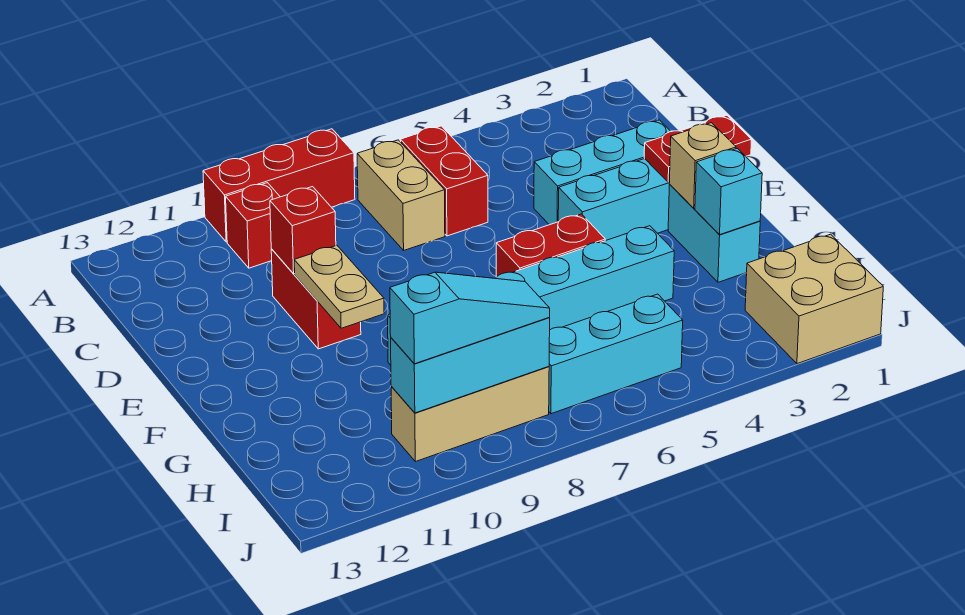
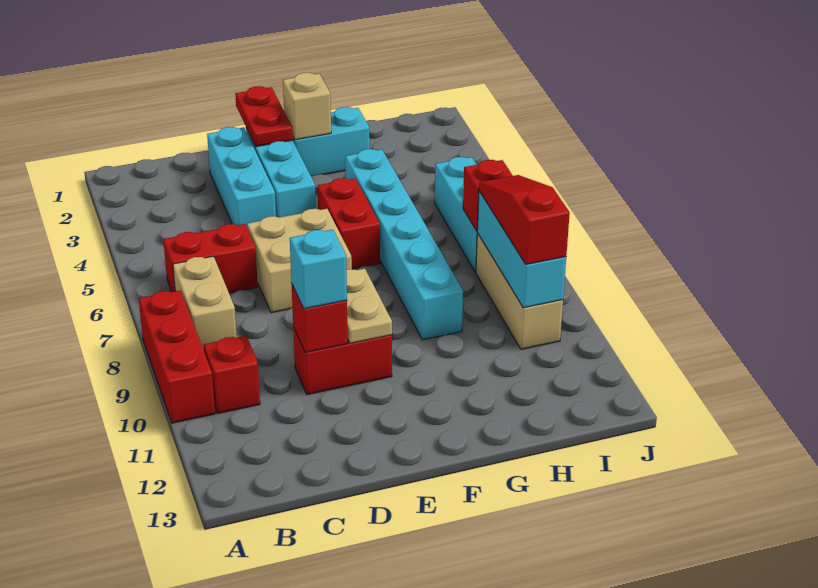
tan brick B7:C7 level 1 -> tan brick B7:B8 level 1
tan plate E10:F10 level 2 -> tan plate E9:E10 level 2
cyan brick G2 level 2 -> cyan brick D10 level 3
tan brick I1:J2 level 1 -> tan brick D6:E7 level 1
none -> red brick I7 level 2
cyan slope I8:I10 level 3 top 10 -> red slope I8:I10 level 3 top 10

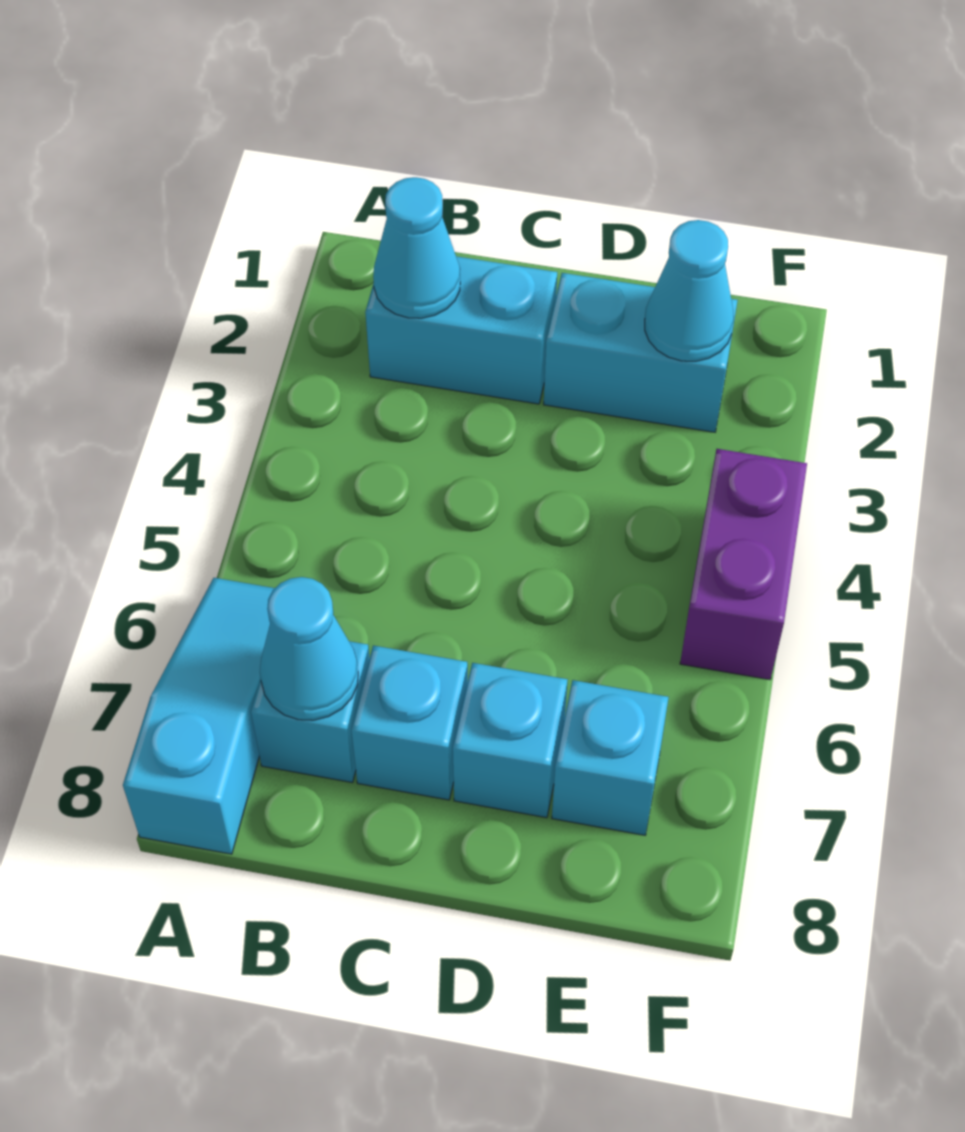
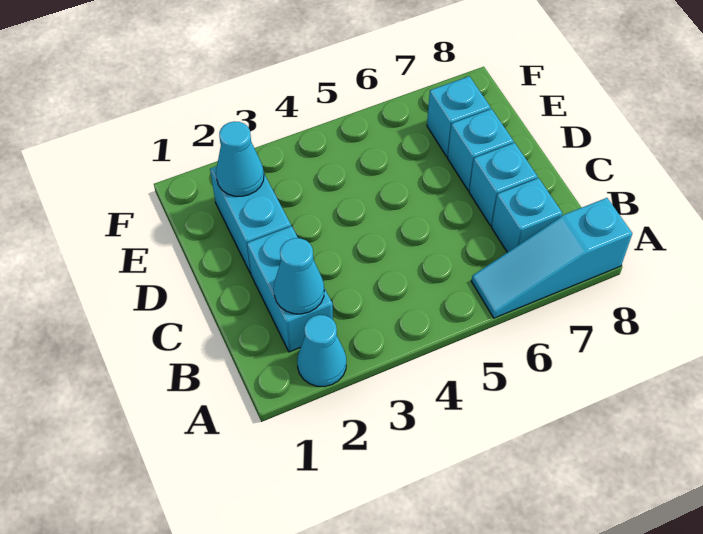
cyan cone B7 level 2 -> cyan cone A2 level 1
purple brick F4:F5 level 1 -> none

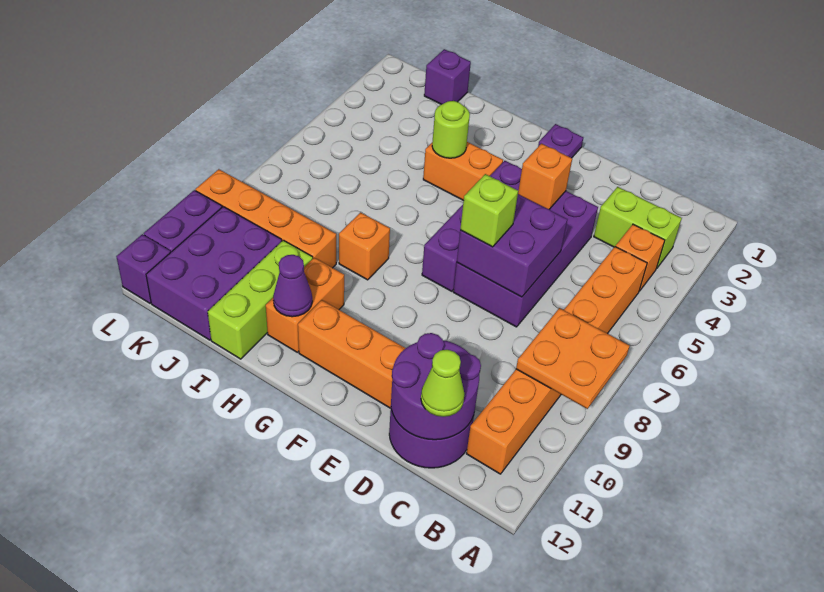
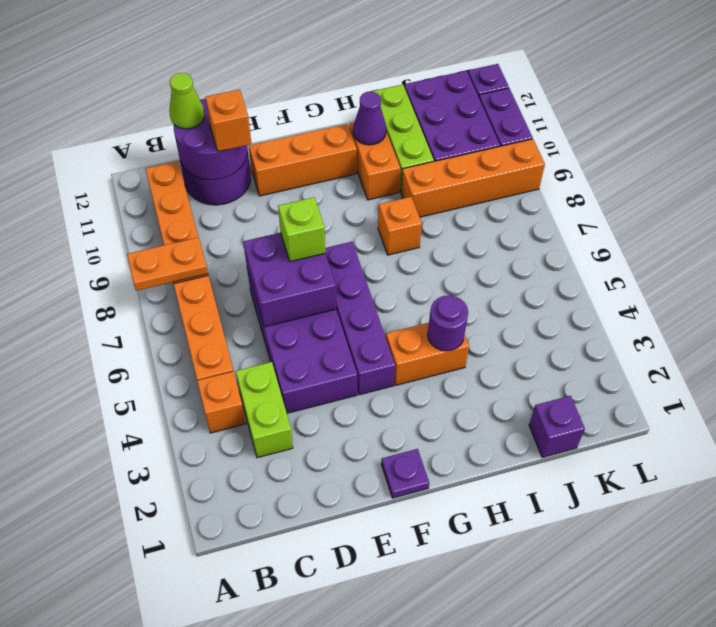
orange plate A8:B9 level 2 -> orange plate A8:B8 level 2
lime brick B3:C3 level 1 -> lime brick C3:C4 level 1
orange brick E4 level 2 -> orange brick D11 level 3
lime round brick H4 level 2 -> purple round brick H4 level 2

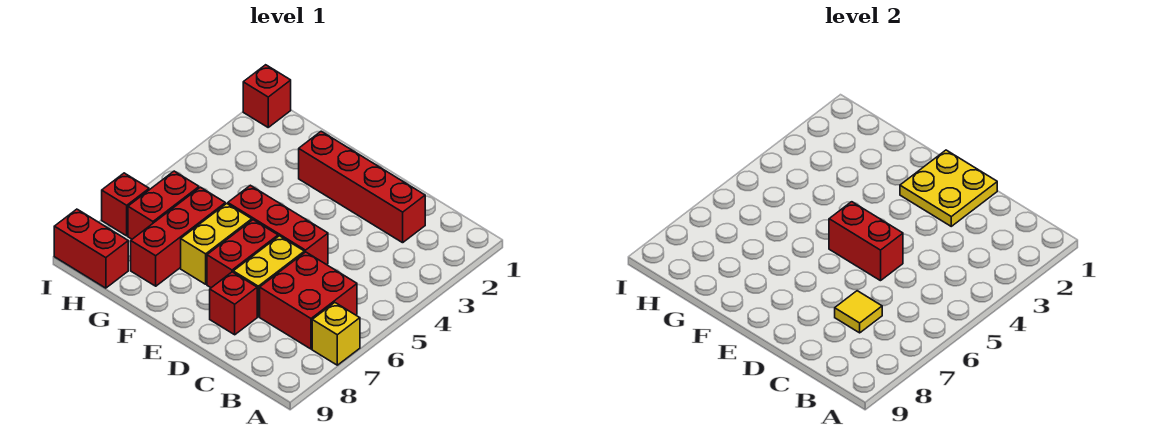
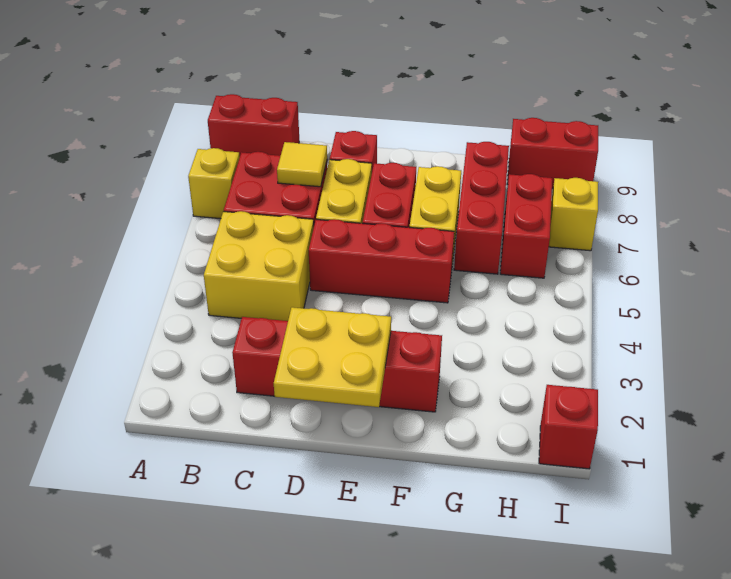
none -> yellow brick B4:C5 level 1
red brick D5:E5 level 2 -> red brick A9:B9 level 1
red brick I7 level 1 -> yellow brick I7 level 1

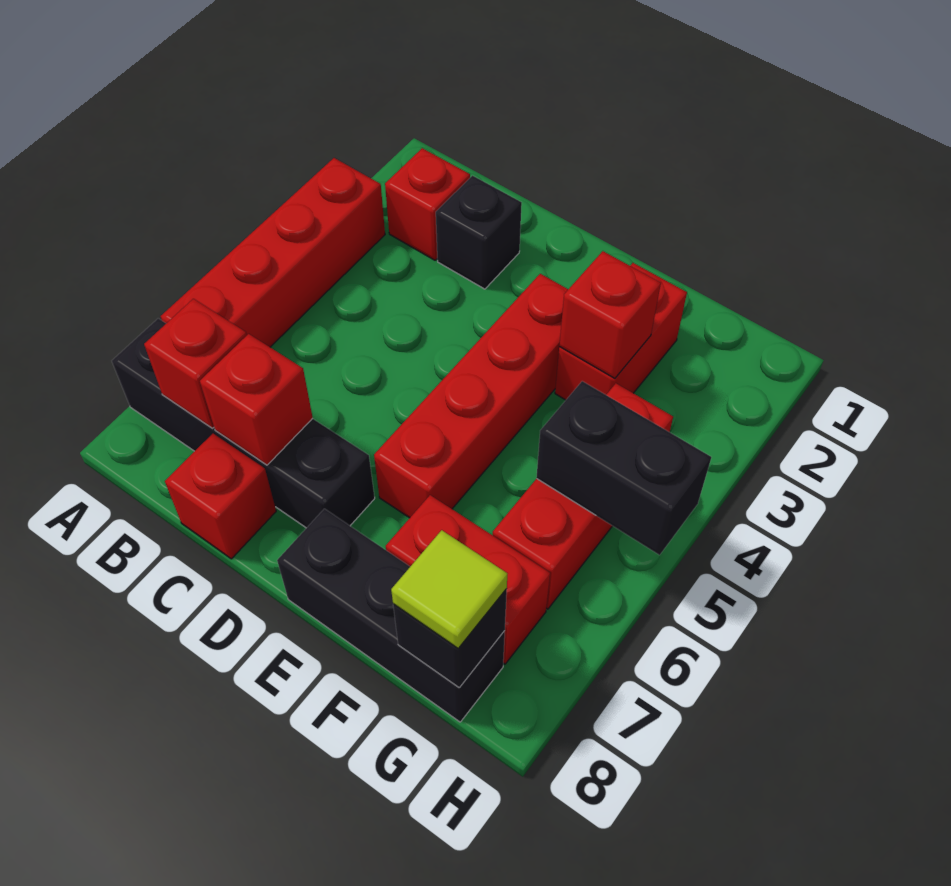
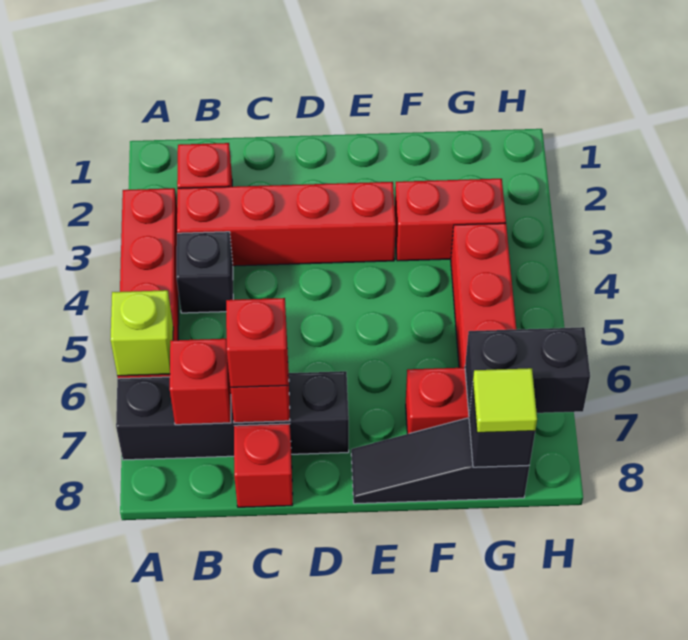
none -> lime brick A6 level 2
black brick C2 level 1 -> black brick B4 level 1
red brick E3:E6 level 1 -> red brick B3:E3 level 1
black brick E8:G8 level 1 -> black slope E8:G8 level 1 top G
red brick F2:F3 level 1 -> red brick F3:G3 level 1
red brick F3 level 2 -> red brick C7 level 3
black brick G5:H5 level 2 -> black brick G7:H7 level 2

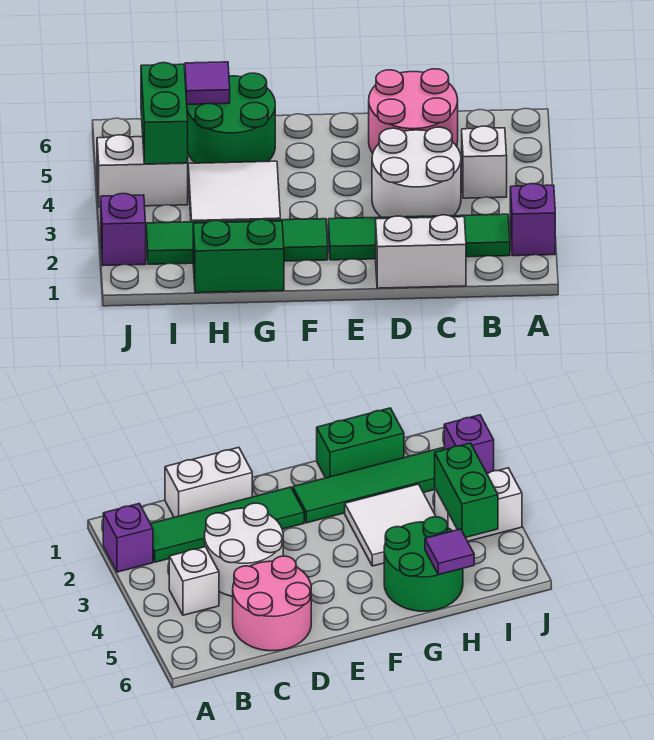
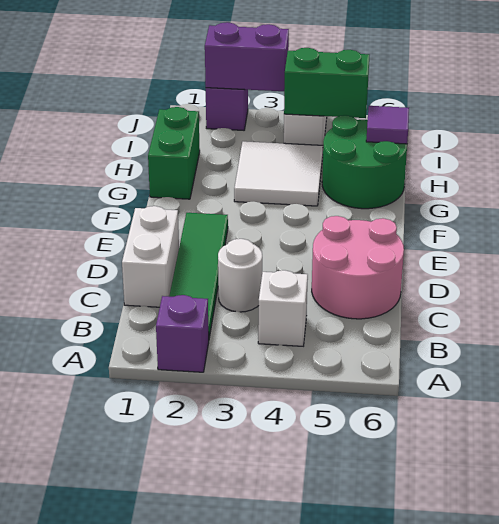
white round brick C3:D4 level 1 -> white round brick C3 level 1
green tile F2:I2 level 1 -> none
none -> purple brick J2:J3 level 2

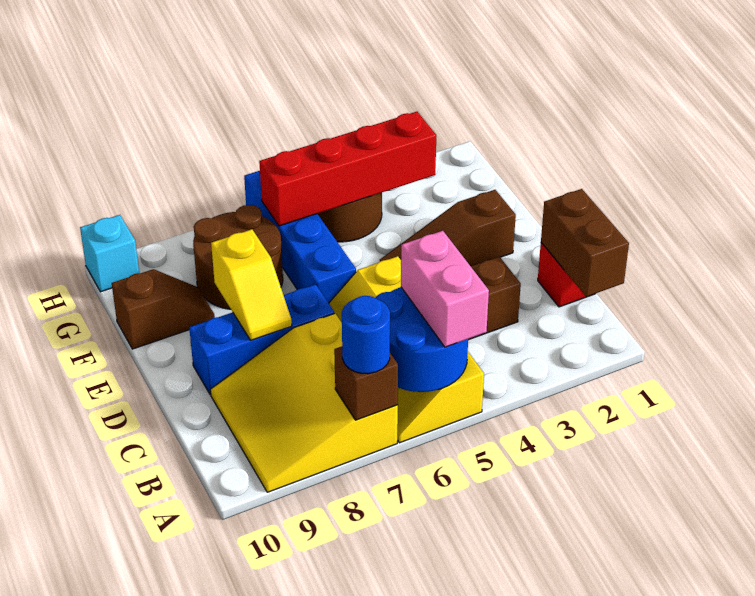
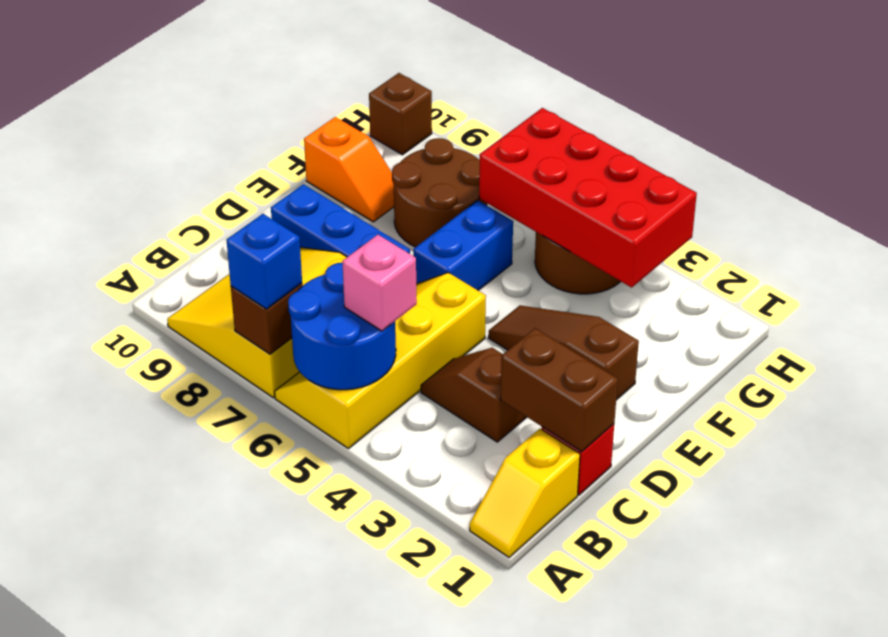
pink brick A5:B5 level 3 -> pink brick B5 level 3
blue round brick A7 level 3 -> blue brick A7 level 3
brown brick B1:C1 level 2 -> brown brick C1:C2 level 2
yellow slope D8:E8 level 2 top E -> yellow slope A1:B1 level 1 top B
blue brick E6:H6 level 1 -> blue brick E6:F6 level 1
brown slope F9:F10 level 1 top 10 -> orange slope F9:F10 level 1 top 10
red brick G3:G6 level 2 -> red brick G3:H6 level 2
cyan brick H10 level 1 -> brown brick H10 level 1

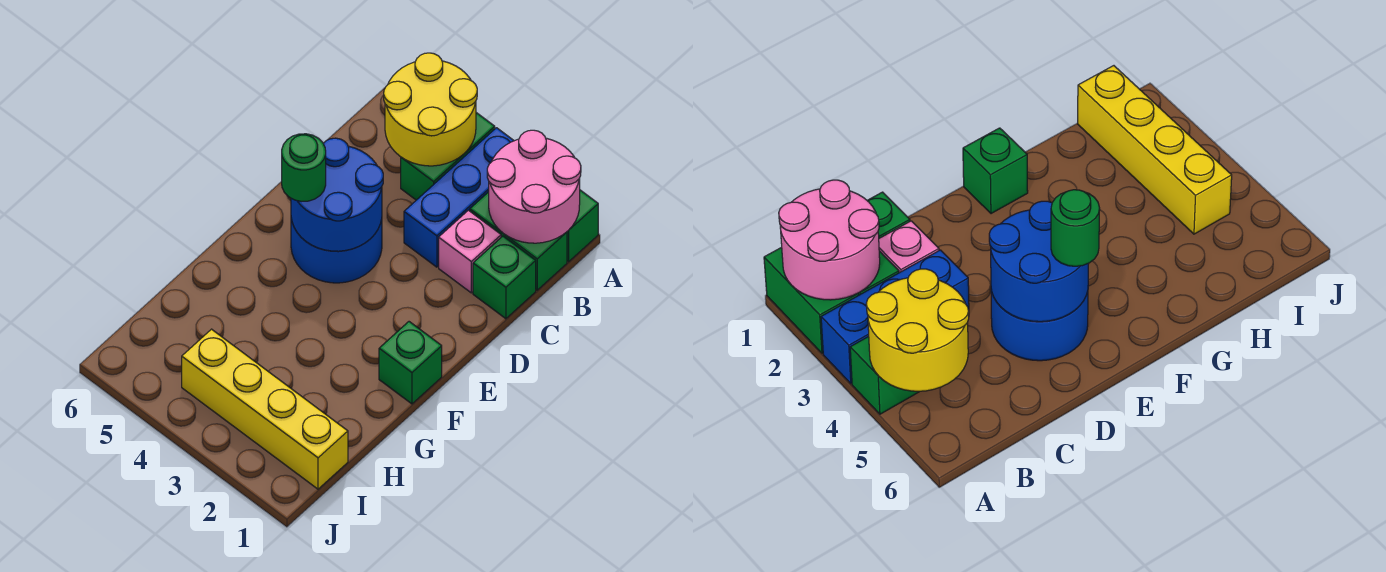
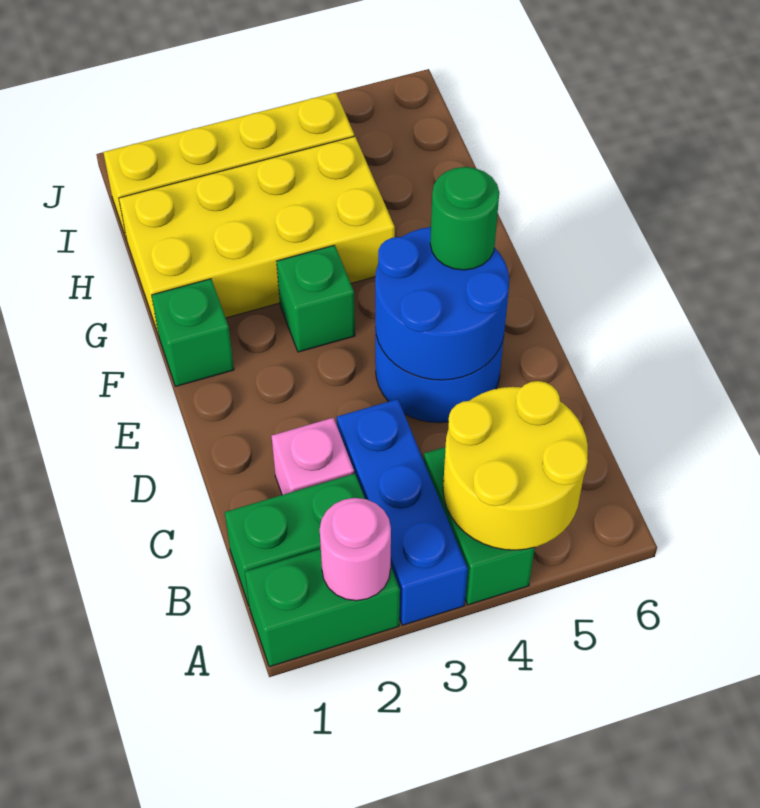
pink round brick A1:B2 level 2 -> pink round brick A2 level 2
green brick C1 level 1 -> green brick F3 level 1
none -> yellow brick G1:H4 level 1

Task instructions: All entries need to be duplicated exactly, apart from the images.

Response box:
tan brick B7:C7 level 1 -> tan brick B7:B8 level 1
tan plate E10:F10 level 2 -> tan plate E9:E10 level 2
cyan brick G2 level 2 -> cyan brick D10 level 3
tan brick I1:J2 level 1 -> tan brick D6:E7 level 1
none -> red brick I7 level 2
cyan slope I8:I10 level 3 top 10 -> red slope I8:I10 level 3 top 10

cyan cone B7 level 2 -> cyan cone A2 level 1
purple brick F4:F5 level 1 -> none

orange plate A8:B9 level 2 -> orange plate A8:B8 level 2
lime brick B3:C3 level 1 -> lime brick C3:C4 level 1
orange brick E4 level 2 -> orange brick D11 level 3
lime round brick H4 level 2 -> purple round brick H4 level 2

none -> yellow brick B4:C5 level 1
red brick D5:E5 level 2 -> red brick A9:B9 level 1
red brick I7 level 1 -> yellow brick I7 level 1

none -> lime brick A6 level 2
black brick C2 level 1 -> black brick B4 level 1
red brick E3:E6 level 1 -> red brick B3:E3 level 1
black brick E8:G8 level 1 -> black slope E8:G8 level 1 top G
red brick F2:F3 level 1 -> red brick F3:G3 level 1
red brick F3 level 2 -> red brick C7 level 3
black brick G5:H5 level 2 -> black brick G7:H7 level 2

white round brick C3:D4 level 1 -> white round brick C3 level 1
green tile F2:I2 level 1 -> none
none -> purple brick J2:J3 level 2

pink brick A5:B5 level 3 -> pink brick B5 level 3
blue round brick A7 level 3 -> blue brick A7 level 3
brown brick B1:C1 level 2 -> brown brick C1:C2 level 2
yellow slope D8:E8 level 2 top E -> yellow slope A1:B1 level 1 top B
blue brick E6:H6 level 1 -> blue brick E6:F6 level 1
brown slope F9:F10 level 1 top 10 -> orange slope F9:F10 level 1 top 10
red brick G3:G6 level 2 -> red brick G3:H6 level 2
cyan brick H10 level 1 -> brown brick H10 level 1

pink round brick A1:B2 level 2 -> pink round brick A2 level 2
green brick C1 level 1 -> green brick F3 level 1
none -> yellow brick G1:H4 level 1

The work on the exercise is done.